Object change descriptions:
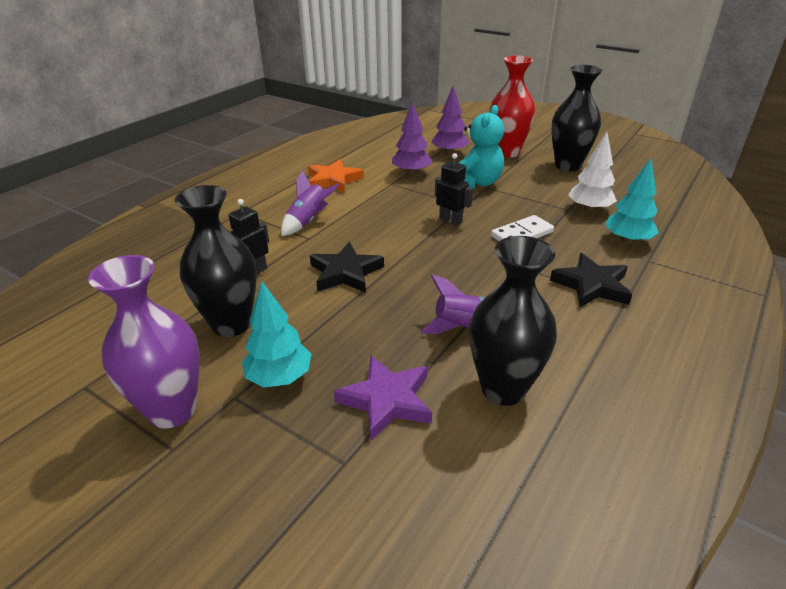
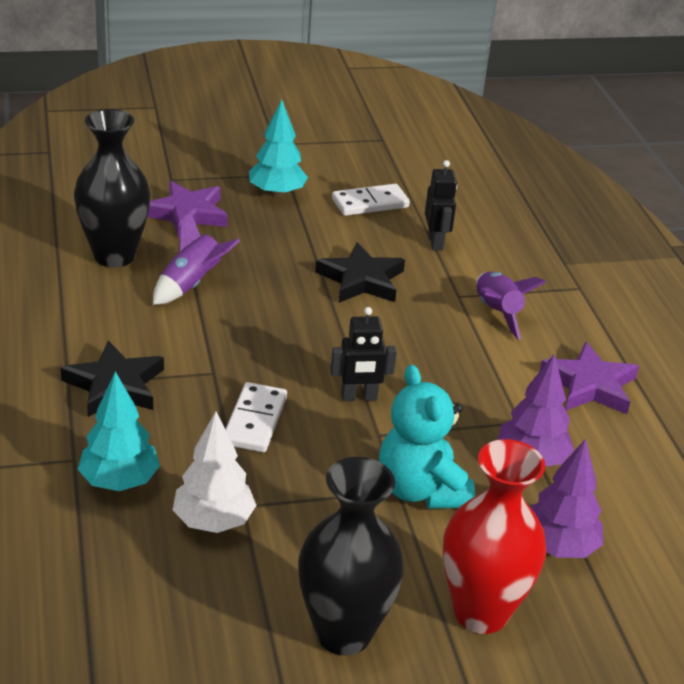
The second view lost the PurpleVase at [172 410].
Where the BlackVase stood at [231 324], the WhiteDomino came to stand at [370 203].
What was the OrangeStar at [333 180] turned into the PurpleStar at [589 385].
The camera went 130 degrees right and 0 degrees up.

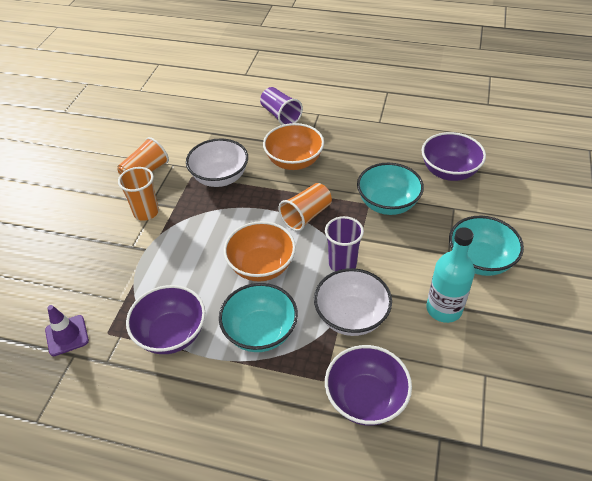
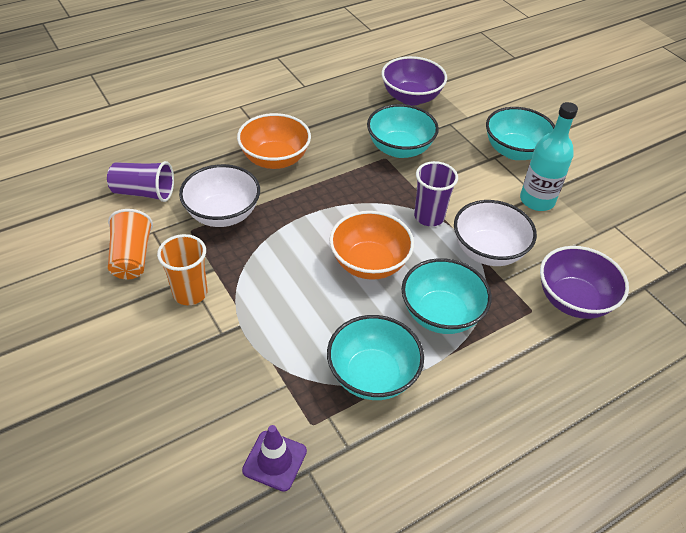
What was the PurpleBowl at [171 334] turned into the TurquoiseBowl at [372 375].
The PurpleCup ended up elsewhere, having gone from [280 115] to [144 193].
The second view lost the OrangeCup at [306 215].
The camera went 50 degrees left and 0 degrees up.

**YOUR INSTRUCTIONS:** Out of the data above, return each line where the word "second" can be found.

**SOLUTION TO THE EXERCISE:**
The second view lost the PurpleVase at [172 410].
The second view lost the OrangeCup at [306 215].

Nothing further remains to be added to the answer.